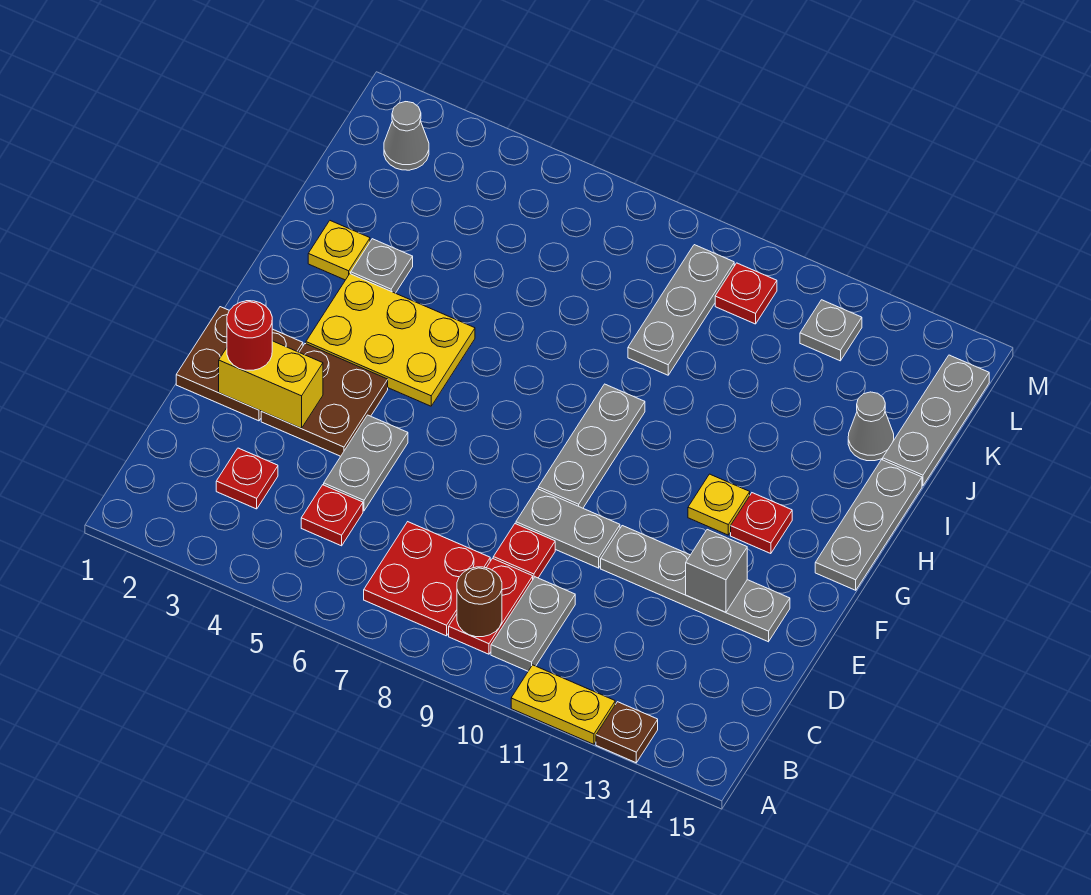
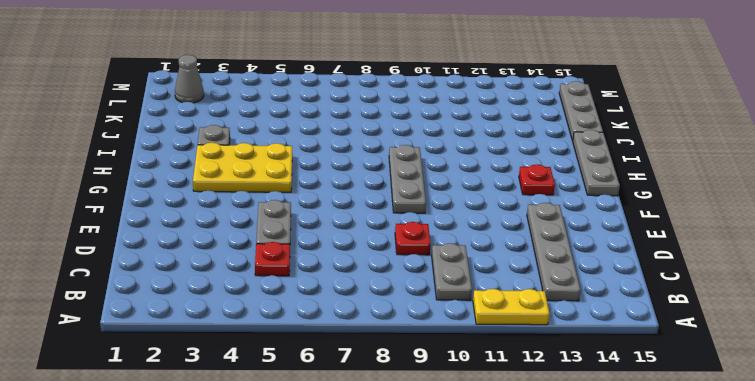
grey plate B13:E13 level 1 -> grey plate E11:E14 level 1
none -> brown plate A13 level 1
none -> red plate B7:C8 level 1
none -> red plate B9:C9 level 1
none -> red plate C3 level 1

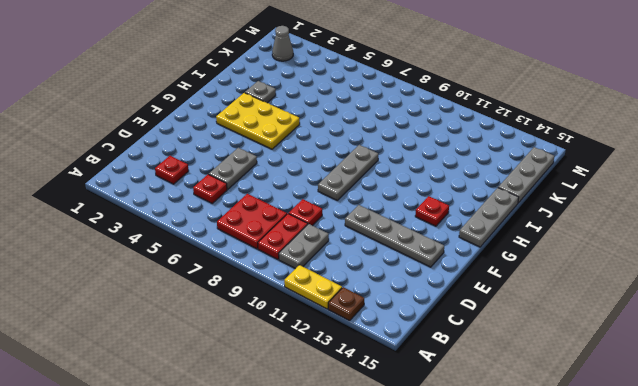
none -> brown plate E1:F2 level 1
none -> brown plate E3:F4 level 1
none -> grey plate E9:E10 level 1
none -> yellow plate G12 level 1

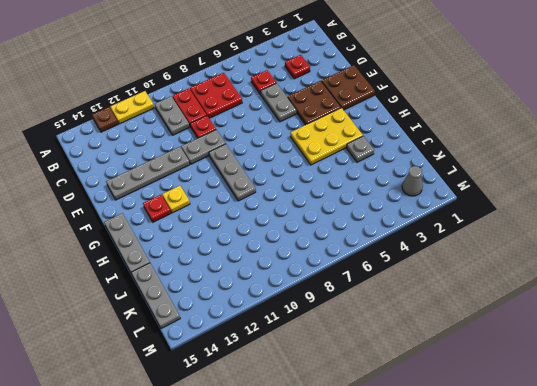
none -> yellow plate I2 level 1
none -> grey plate J9:L9 level 1
none -> grey cone J14 level 1
none -> red plate L10 level 1

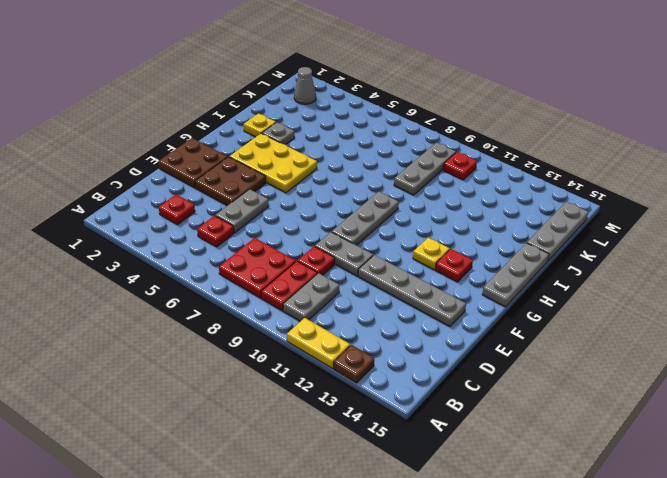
none -> grey cone J14 level 1
none -> grey plate L12 level 1
none -> brown round brick B9 level 2
none -> yellow brick E2:E3 level 2

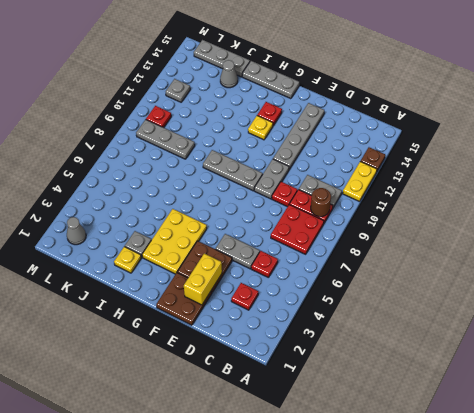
none -> grey brick E13 level 2
none -> red round brick E2 level 3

> [WORK ORDER] Return only the number of lines above that include "brown".

> [WRITTEN ANSWER] 4